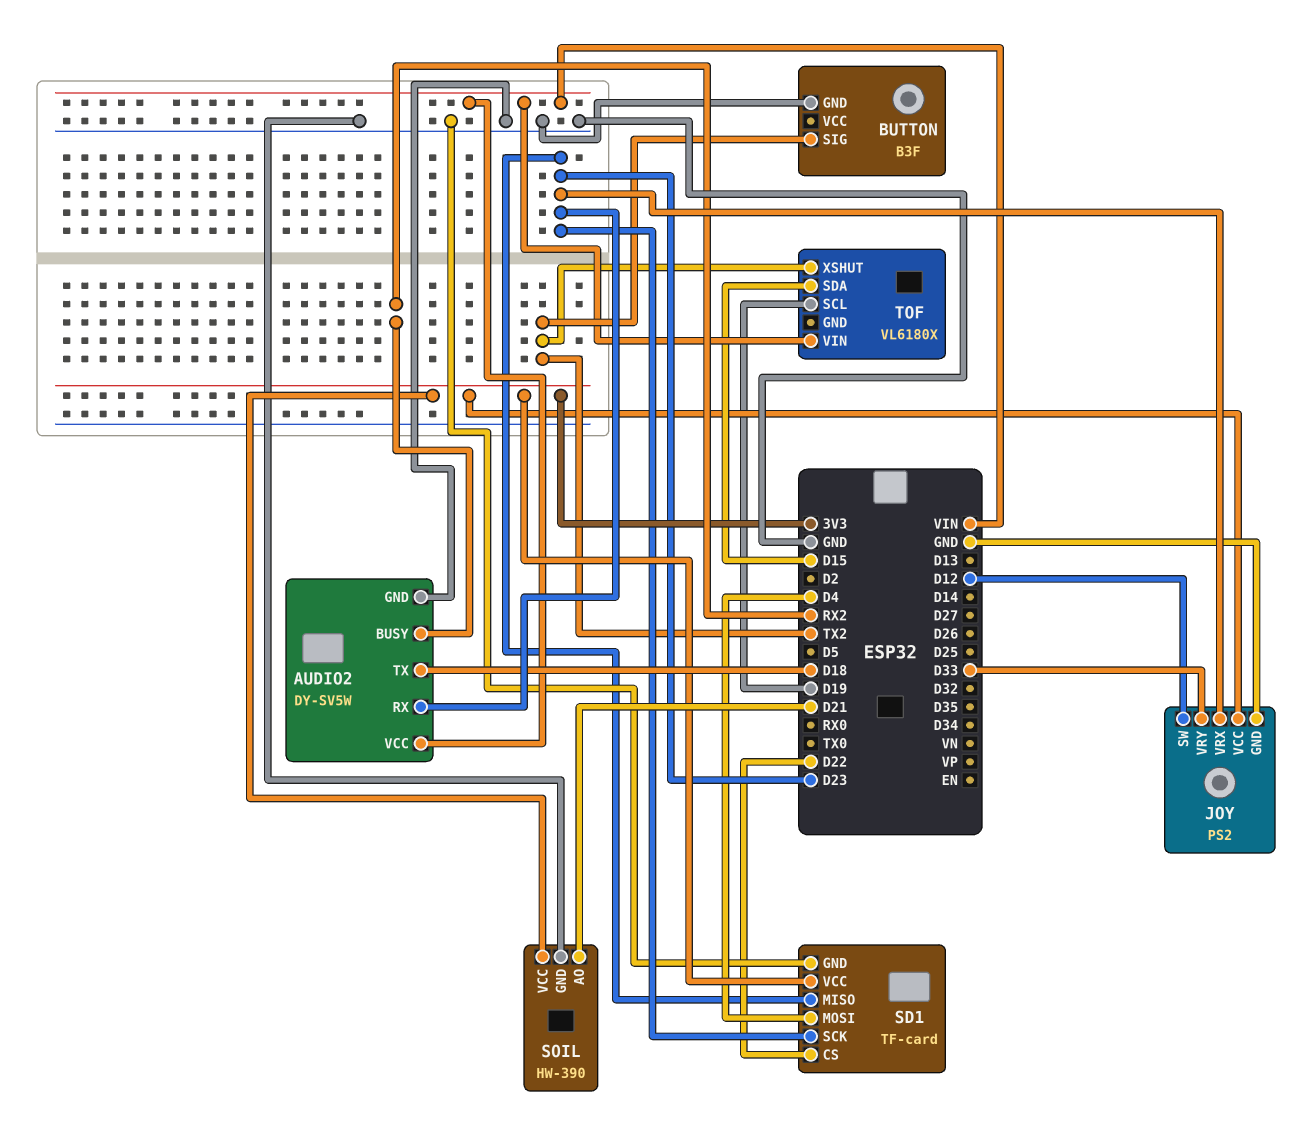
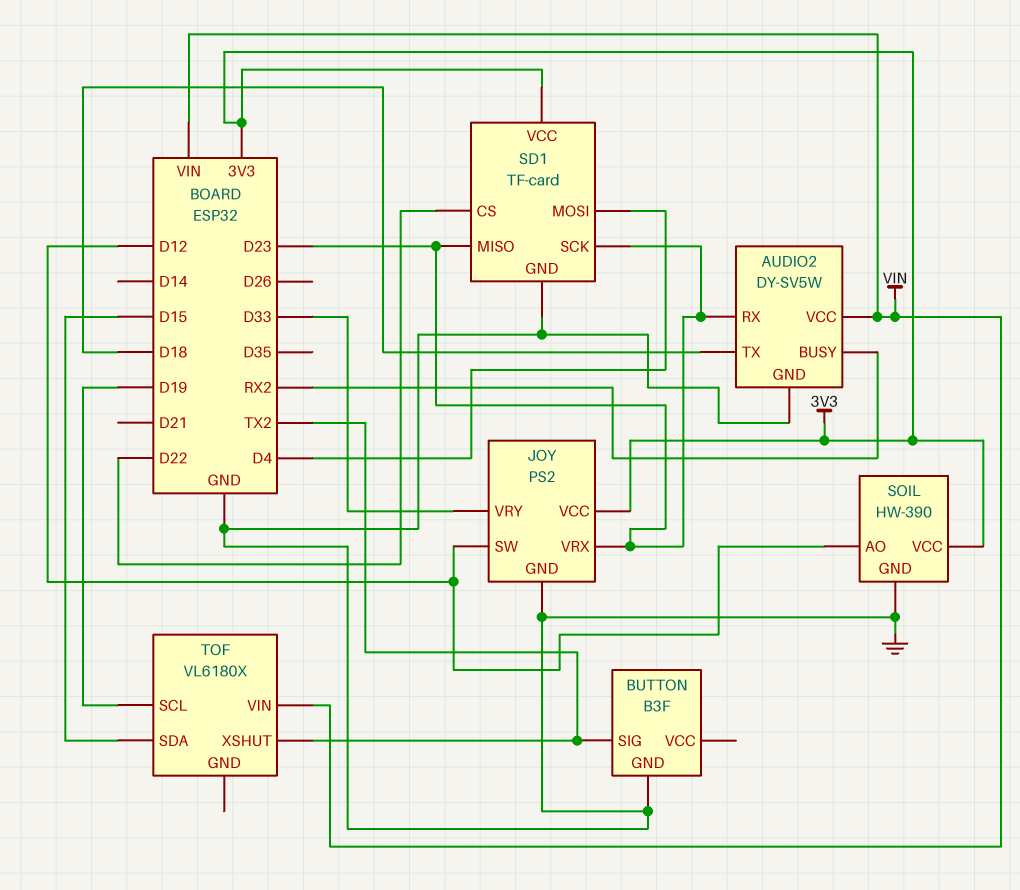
SOIL pin AO: D21 -> D12

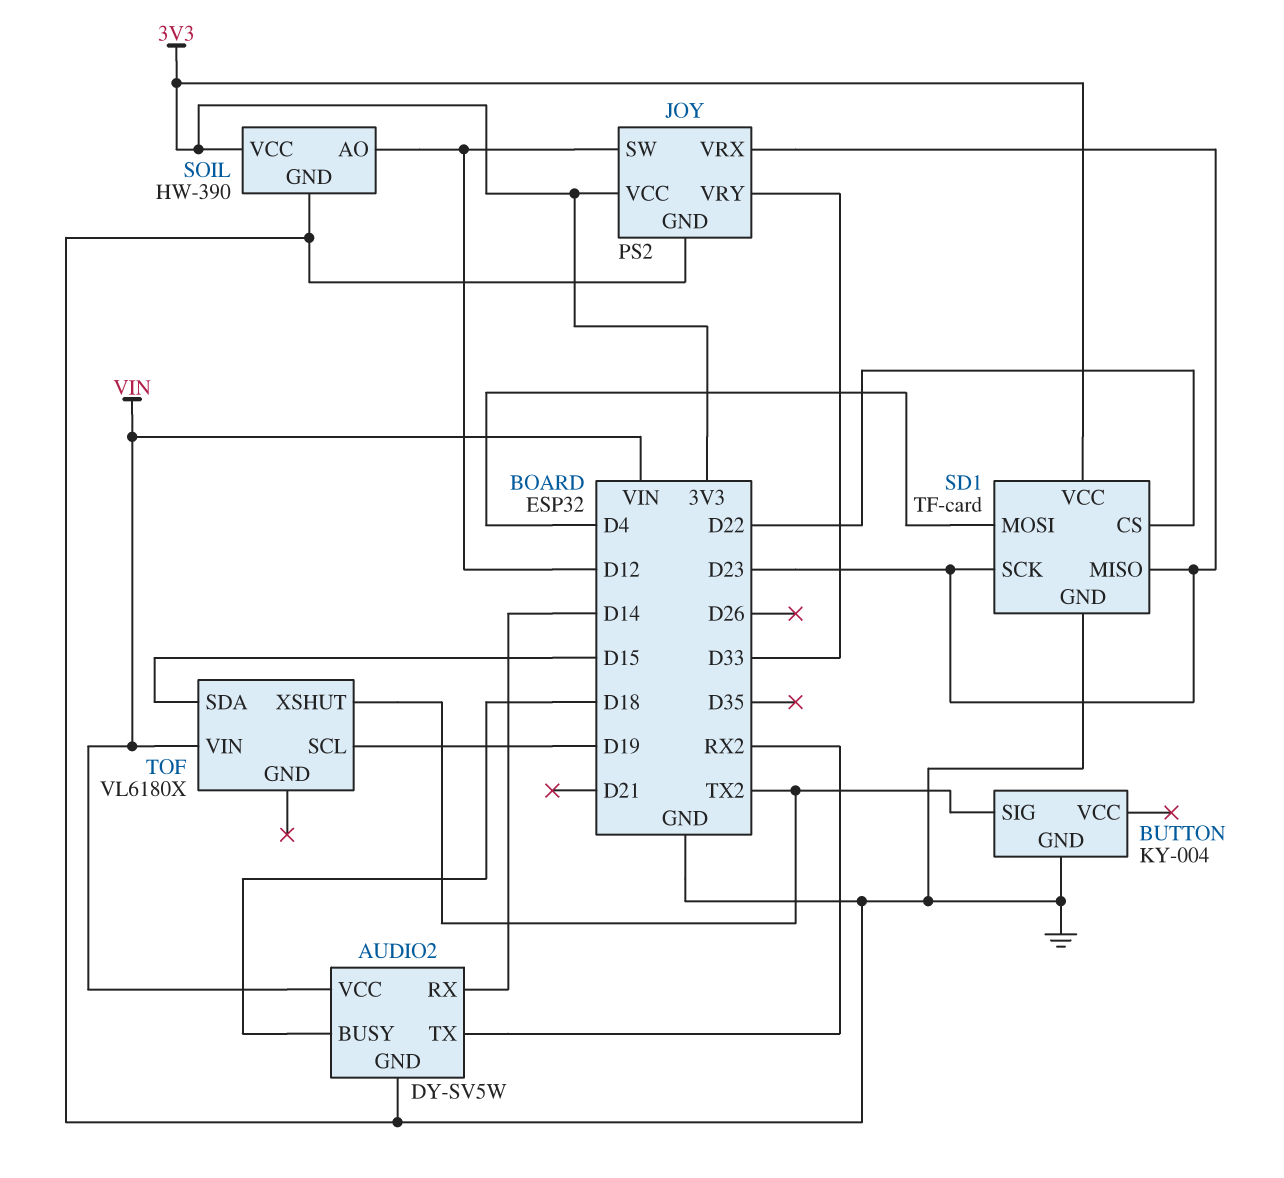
AUDIO2 pin BUSY: RX2 -> D18
AUDIO2 pin RX: D23 -> D14
AUDIO2 pin TX: D18 -> RX2
BUTTON: B3F -> KY-004

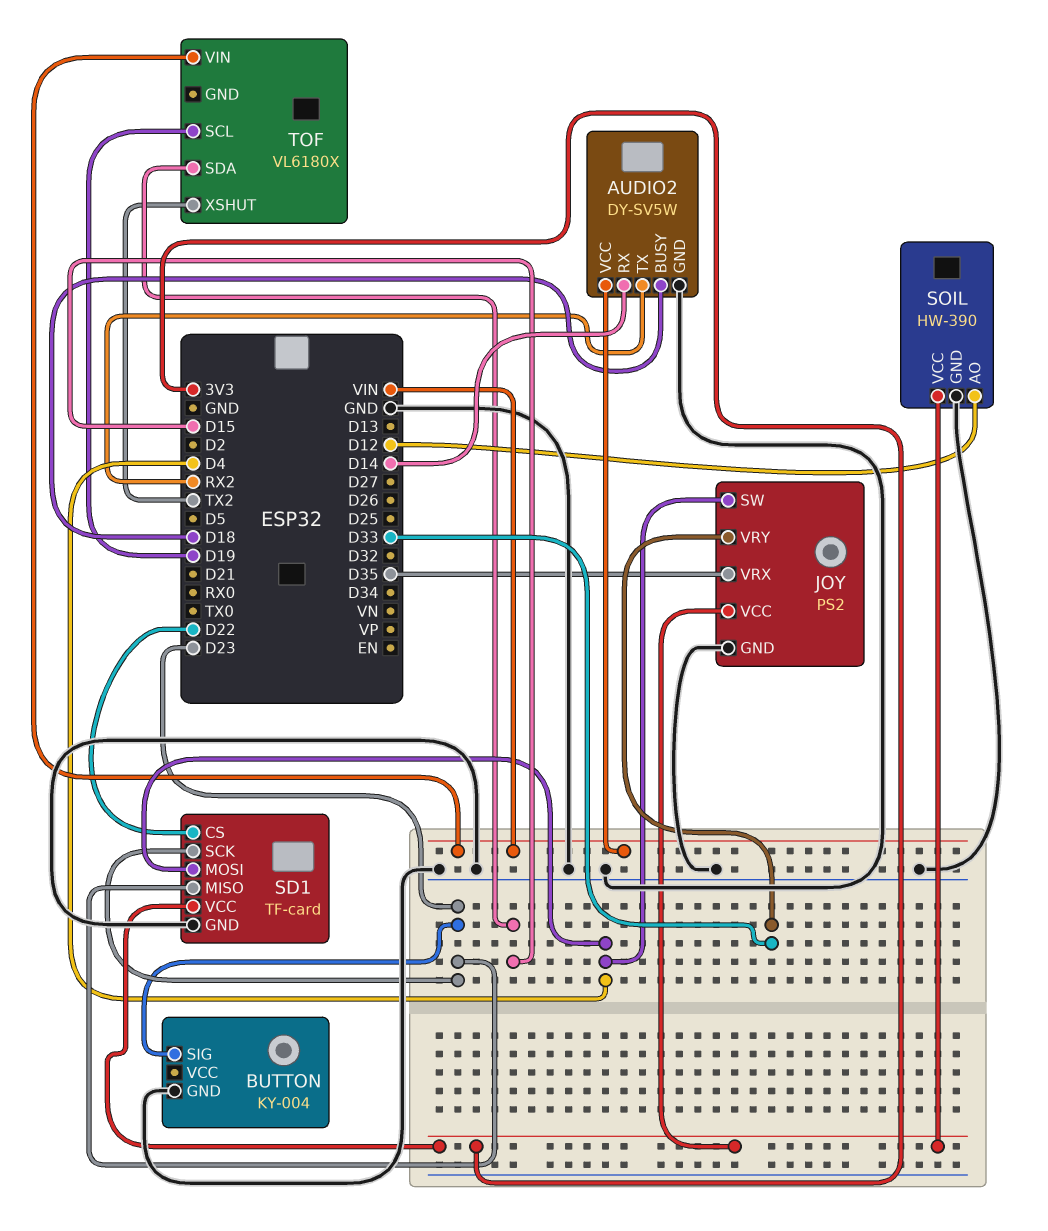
BUTTON pin SIG: TX2 -> D23
JOY pin SW: D12 -> D4
JOY pin VRX: D23 -> D35

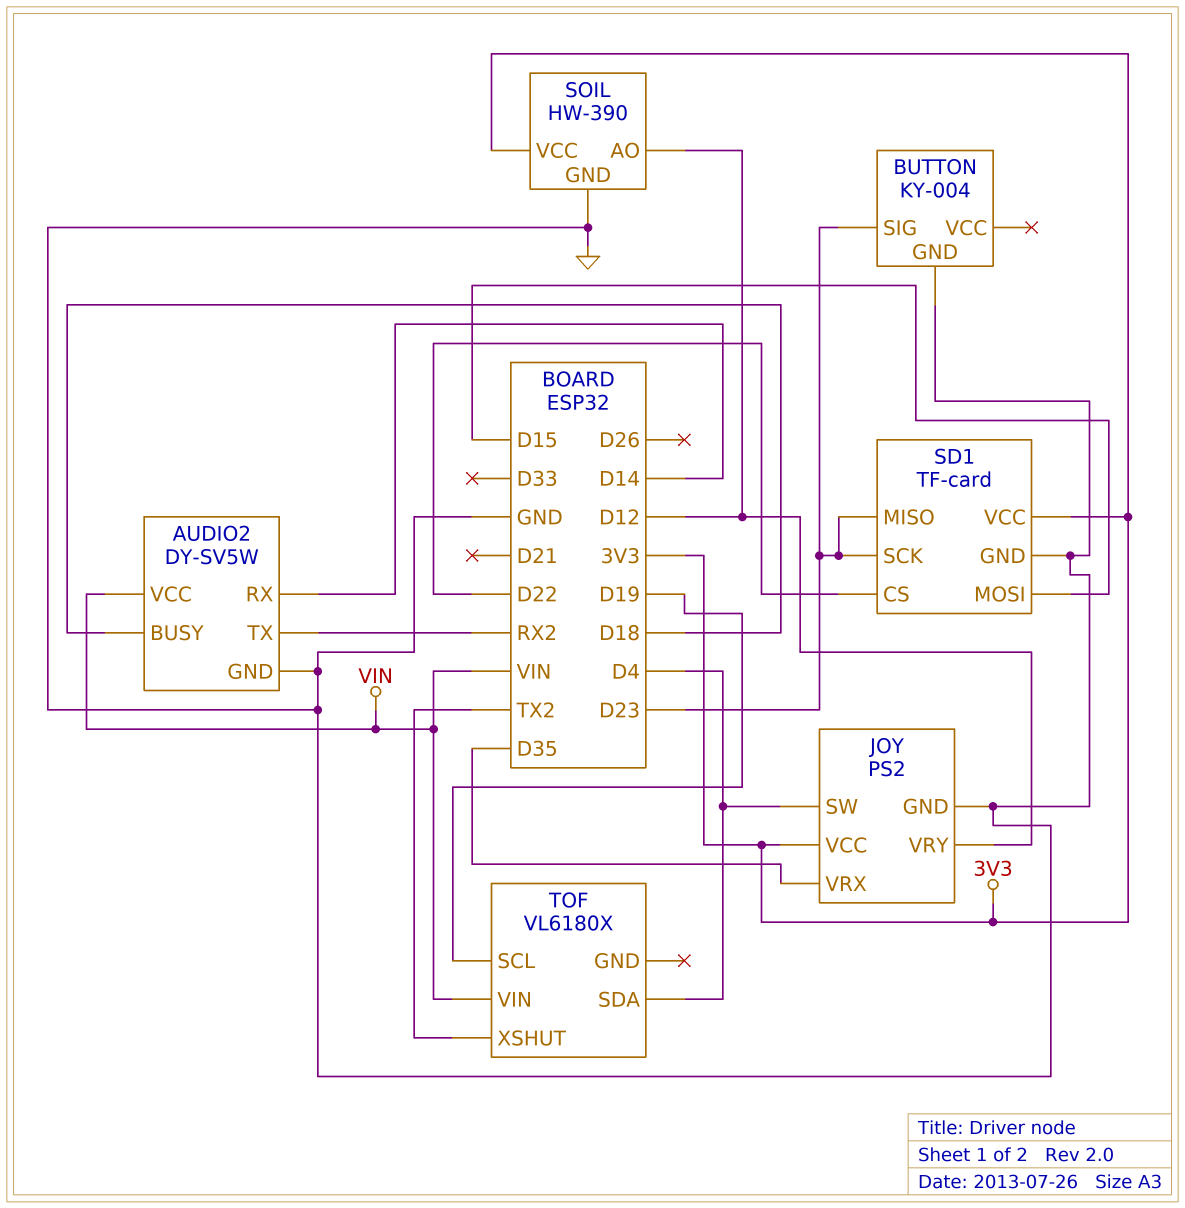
JOY pin VRY: D33 -> D12
SD1 pin MOSI: D4 -> D15
TOF pin SDA: D15 -> D4

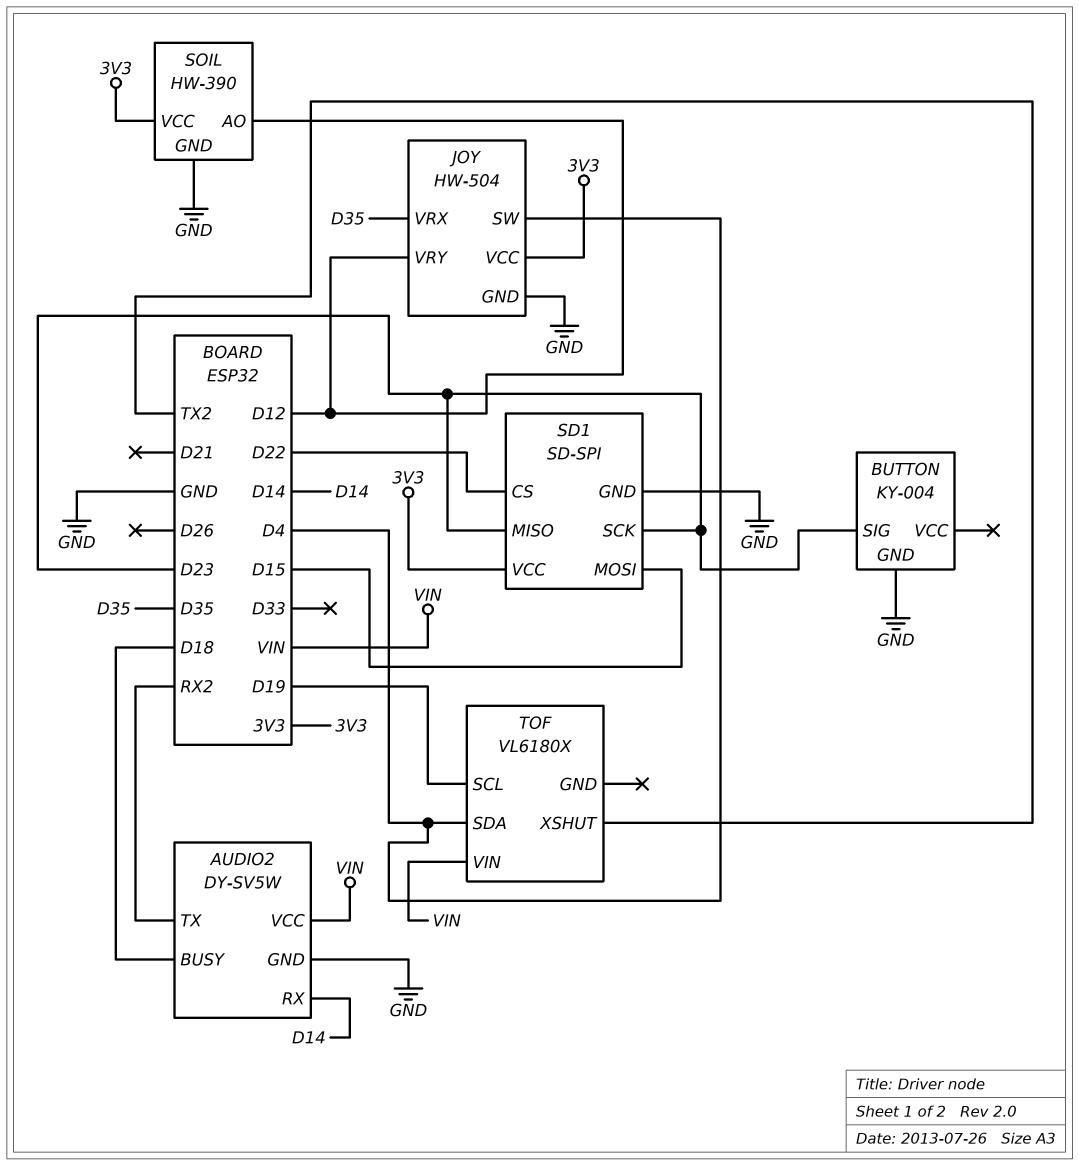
JOY: PS2 -> HW-504
SD1: TF-card -> SD-SPI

^^^^^^^^

### PROBLEM DETAILS
For each line of the entries that holds the word "BUTTON", pull that line out.

### ANSWER TO THE EXERCISE
BUTTON: B3F -> KY-004
BUTTON pin SIG: TX2 -> D23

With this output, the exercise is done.